Collected data entries
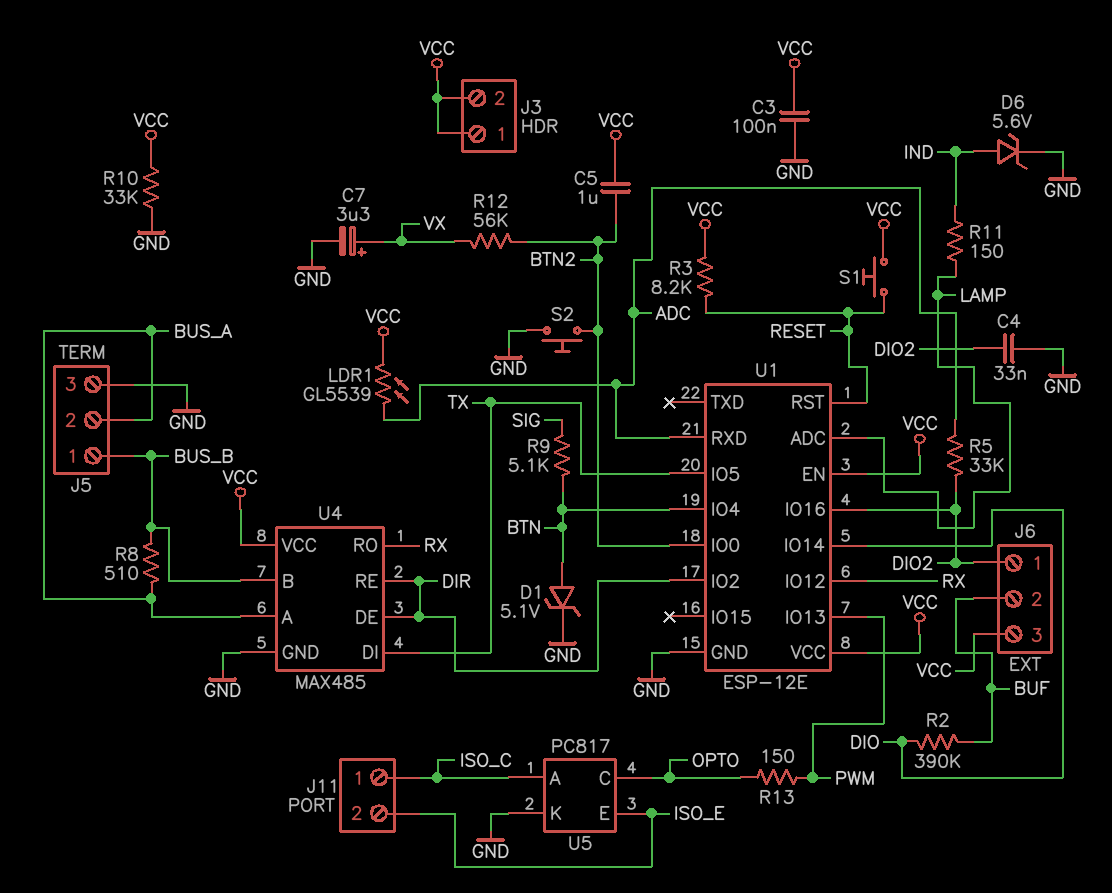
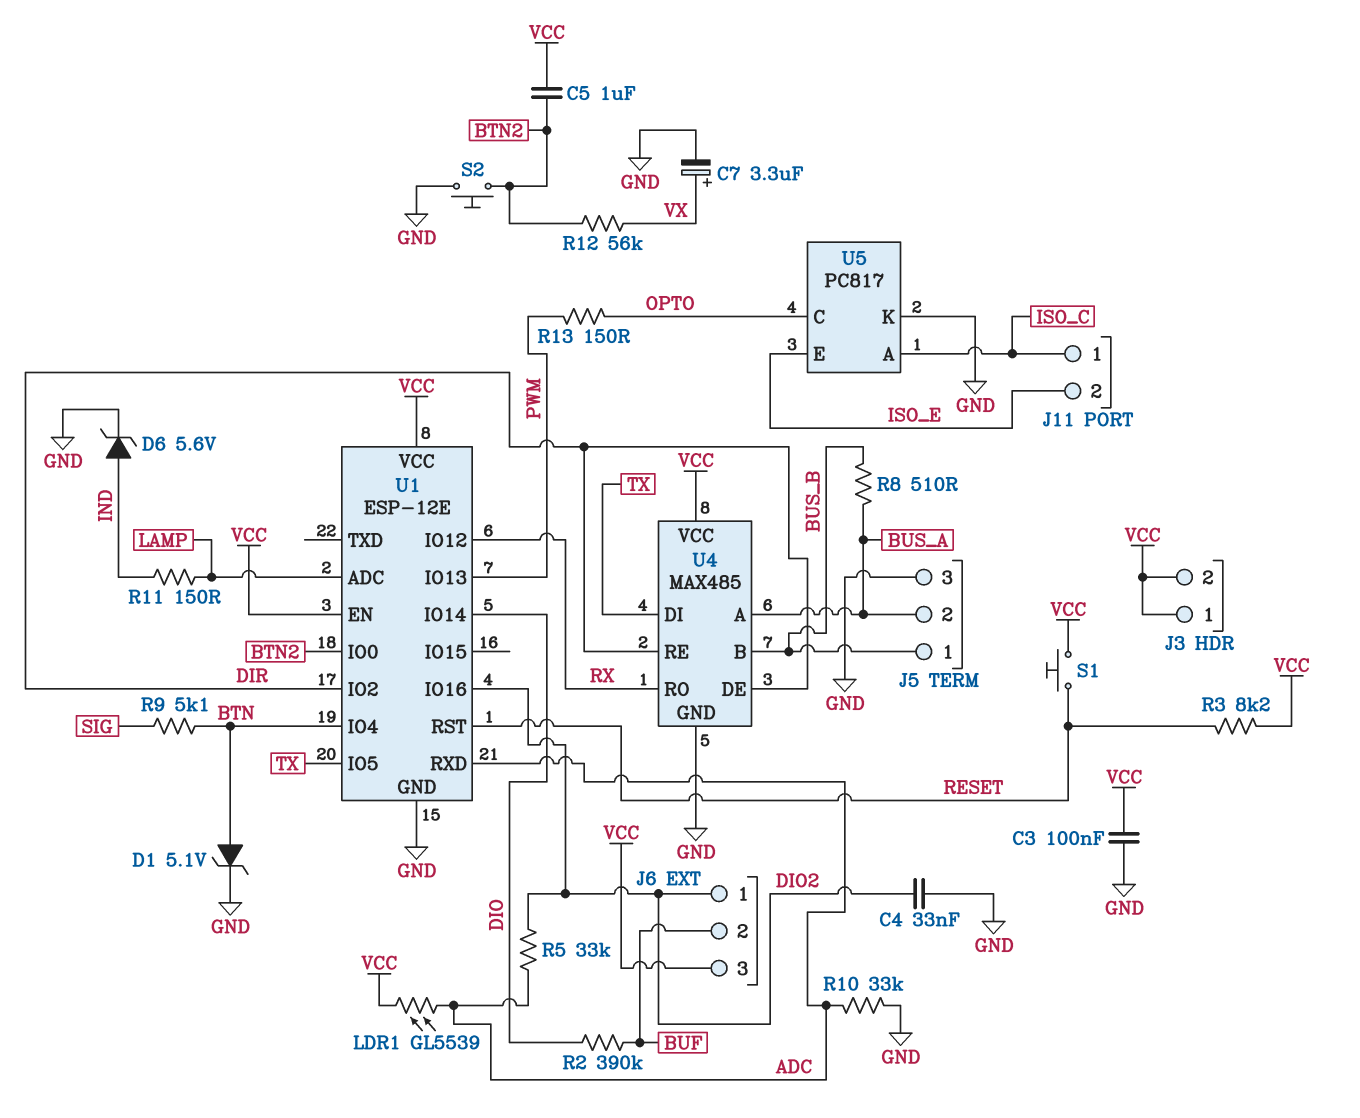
R10: 33k (GND, VCC) -> 33k (ADC, GND)

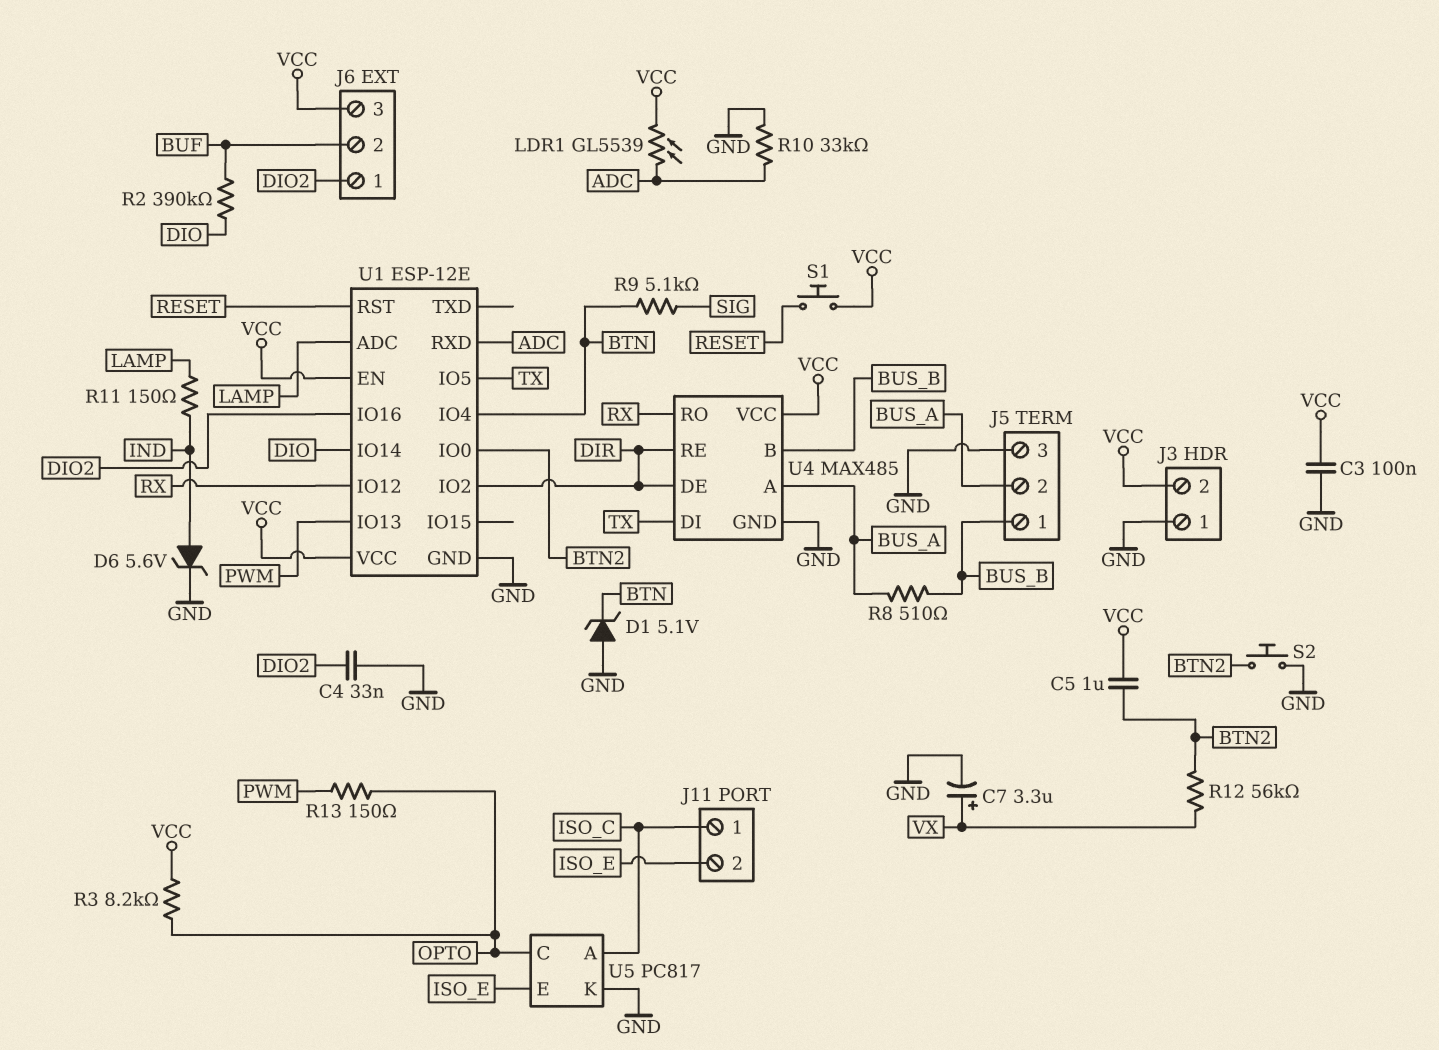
D1: zener 5.1V (A BTN, K GND) -> zener 5.1V (A GND, K BTN)
J3 pin 1: VCC -> GND
R3: 8.2k (RESET, VCC) -> 8.2k (OPTO, VCC)
R5: 33k (ADC, DIO2) -> none

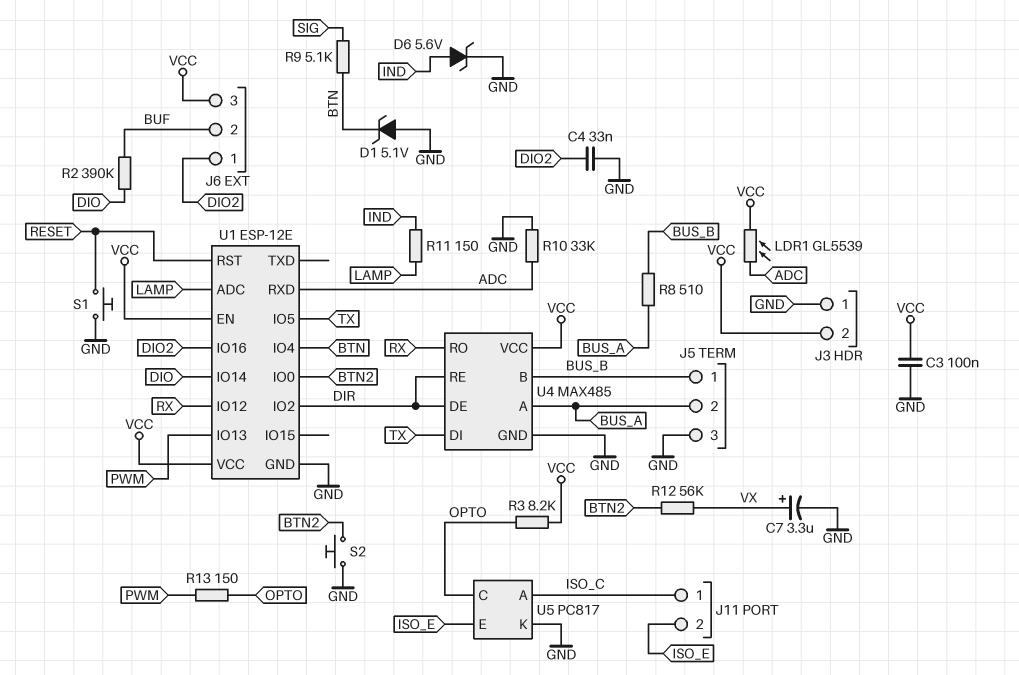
C5: 1uF (BTN2, VCC) -> none
S1: button (RESET, VCC) -> button (GND, RESET)

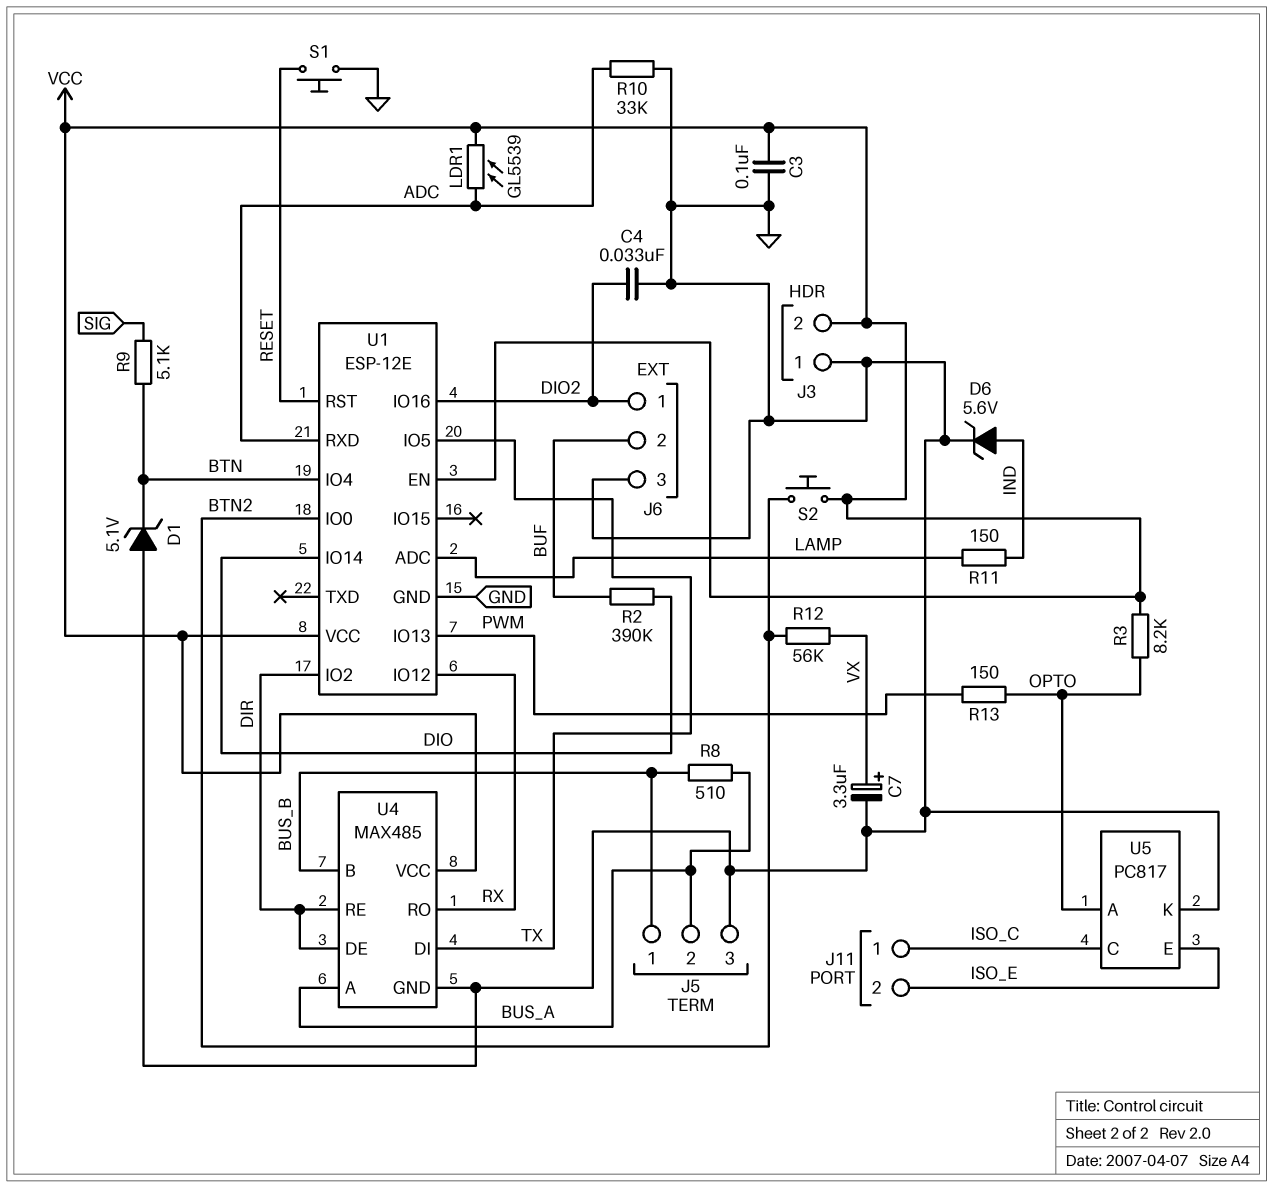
J6 pin 3: VCC -> GND
S2: button (BTN2, GND) -> button (BTN2, VCC)
U5 pin A: ISO_C -> OPTO
U5 pin C: OPTO -> ISO_C

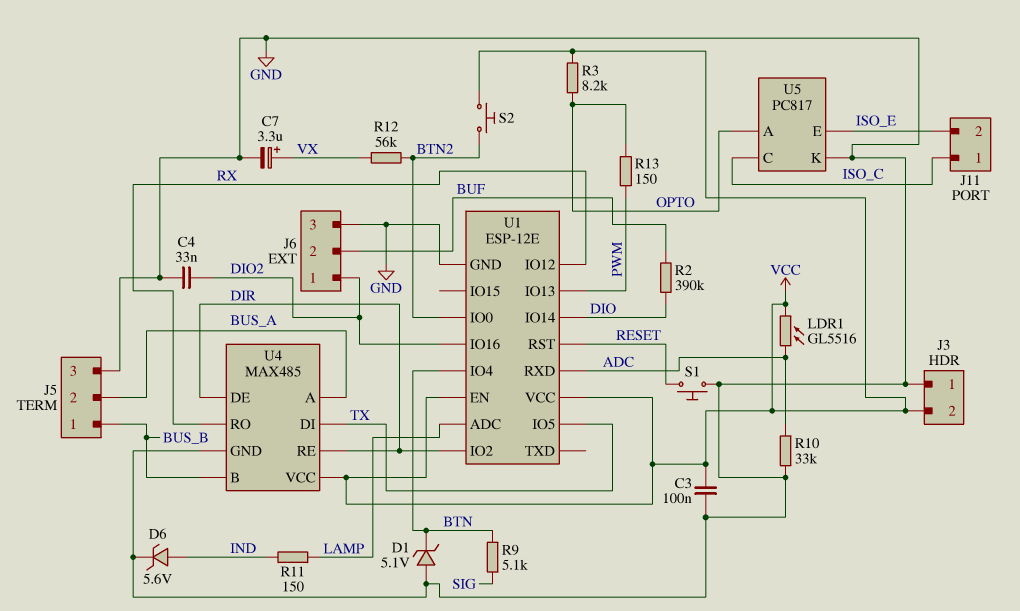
LDR1: GL5539 (ADC, VCC) -> GL5516 (ADC, VCC)
R8: 510 (BUS_A, BUS_B) -> none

# Task brief
Using the entries above, state how many lines include the word "OPTO", with no other words.

# Written answer
3